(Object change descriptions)
* * * * * * * * *

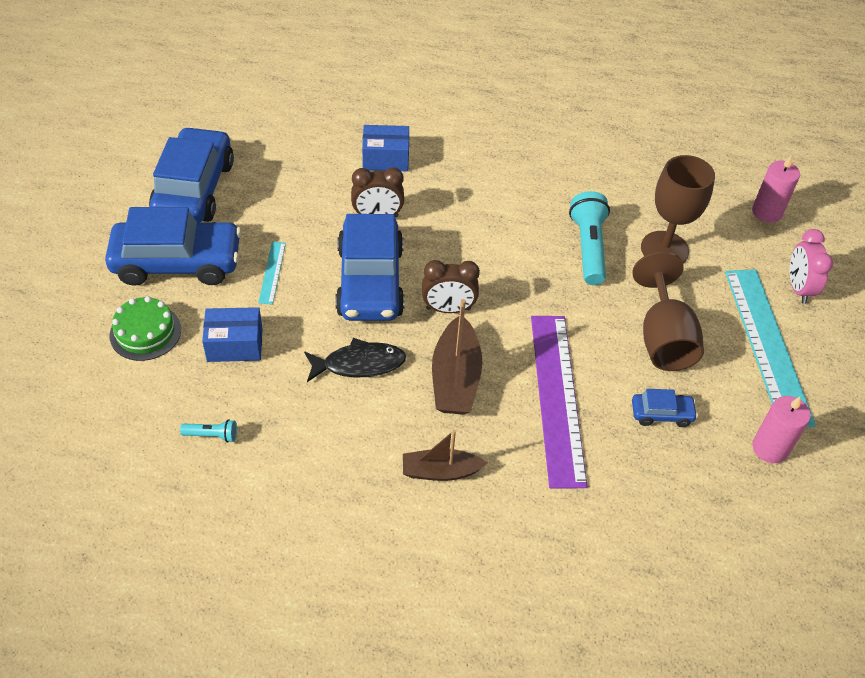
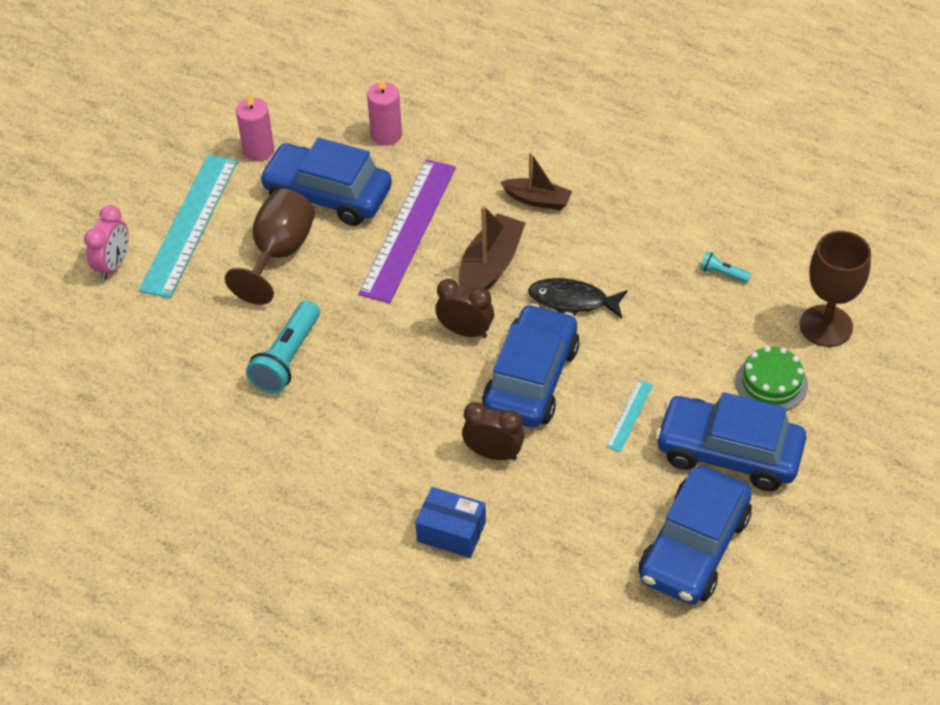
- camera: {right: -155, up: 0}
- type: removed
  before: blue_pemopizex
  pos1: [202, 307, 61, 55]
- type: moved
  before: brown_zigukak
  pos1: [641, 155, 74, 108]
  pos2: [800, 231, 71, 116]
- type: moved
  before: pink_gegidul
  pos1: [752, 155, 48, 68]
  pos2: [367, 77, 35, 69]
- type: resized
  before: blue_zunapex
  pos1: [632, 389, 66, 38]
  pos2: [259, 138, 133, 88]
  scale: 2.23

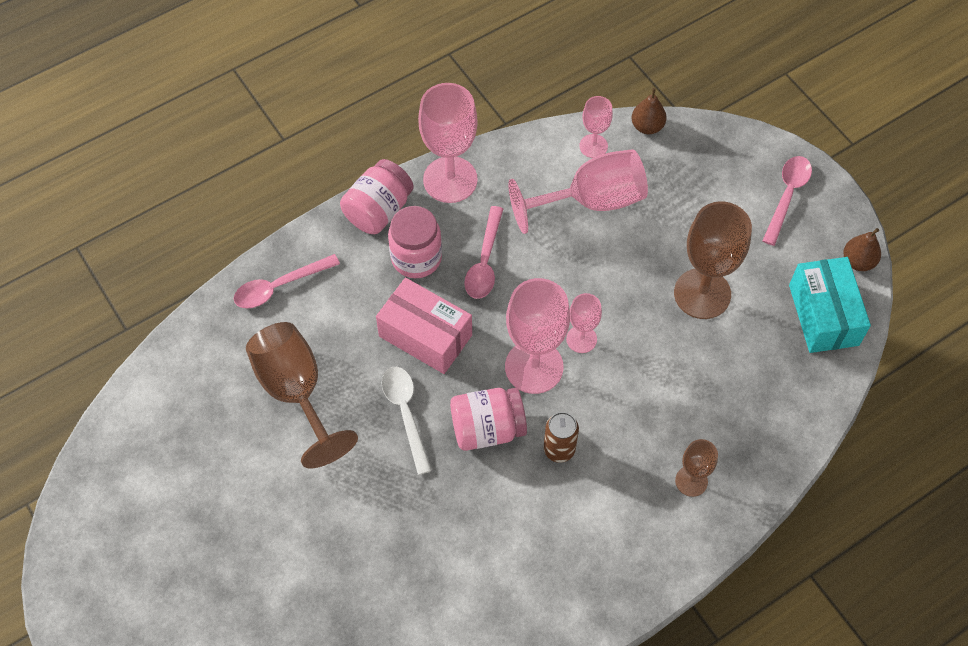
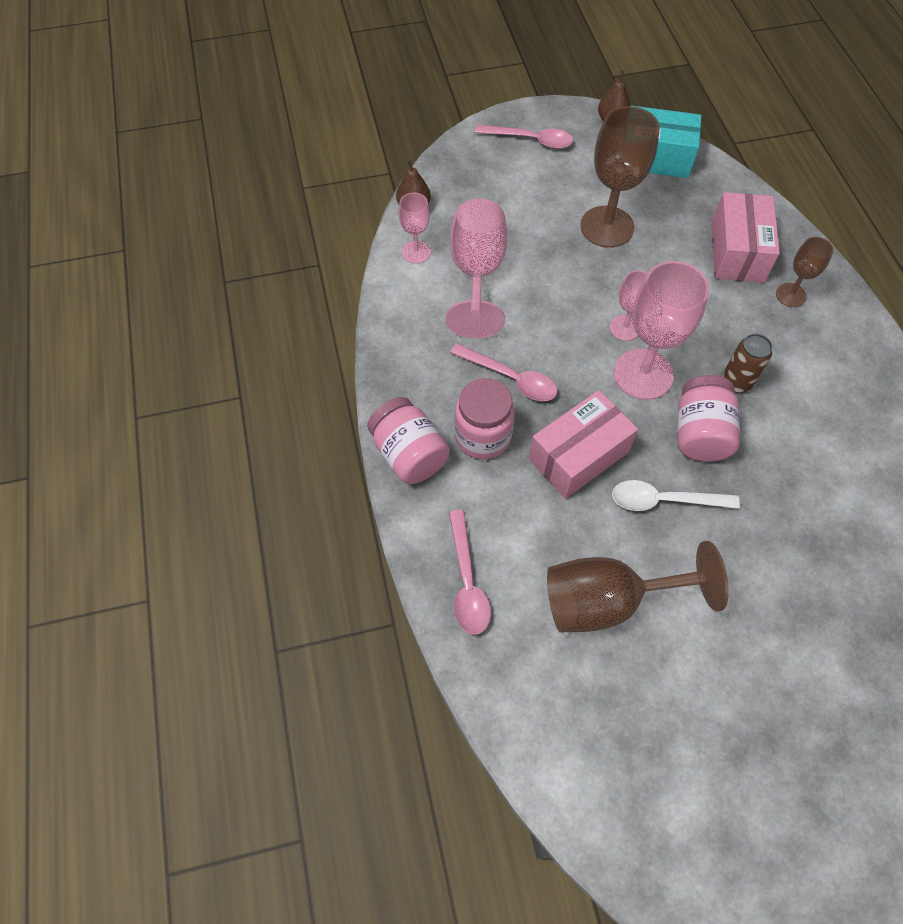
- camera: {right: -70, up: 0}
- type: removed
  before: pink_zigukak
  pos1: [418, 83, 60, 120]
- type: added
  after: pink_pemopizex
  pos2: [711, 192, 69, 91]
- type: turned
  before: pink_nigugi
  pos1: [762, 156, 50, 90]
  pos2: [475, 125, 98, 24]
  turn: 150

* * * * * * * * *

▶ **How to complete this task**: Leave the pictures out and reproduce all of the records exactly.

▶ **Answer below**:
- camera: {right: -155, up: 0}
- type: removed
  before: blue_pemopizex
  pos1: [202, 307, 61, 55]
- type: moved
  before: brown_zigukak
  pos1: [641, 155, 74, 108]
  pos2: [800, 231, 71, 116]
- type: moved
  before: pink_gegidul
  pos1: [752, 155, 48, 68]
  pos2: [367, 77, 35, 69]
- type: resized
  before: blue_zunapex
  pos1: [632, 389, 66, 38]
  pos2: [259, 138, 133, 88]
  scale: 2.23

- camera: {right: -70, up: 0}
- type: removed
  before: pink_zigukak
  pos1: [418, 83, 60, 120]
- type: added
  after: pink_pemopizex
  pos2: [711, 192, 69, 91]
- type: turned
  before: pink_nigugi
  pos1: [762, 156, 50, 90]
  pos2: [475, 125, 98, 24]
  turn: 150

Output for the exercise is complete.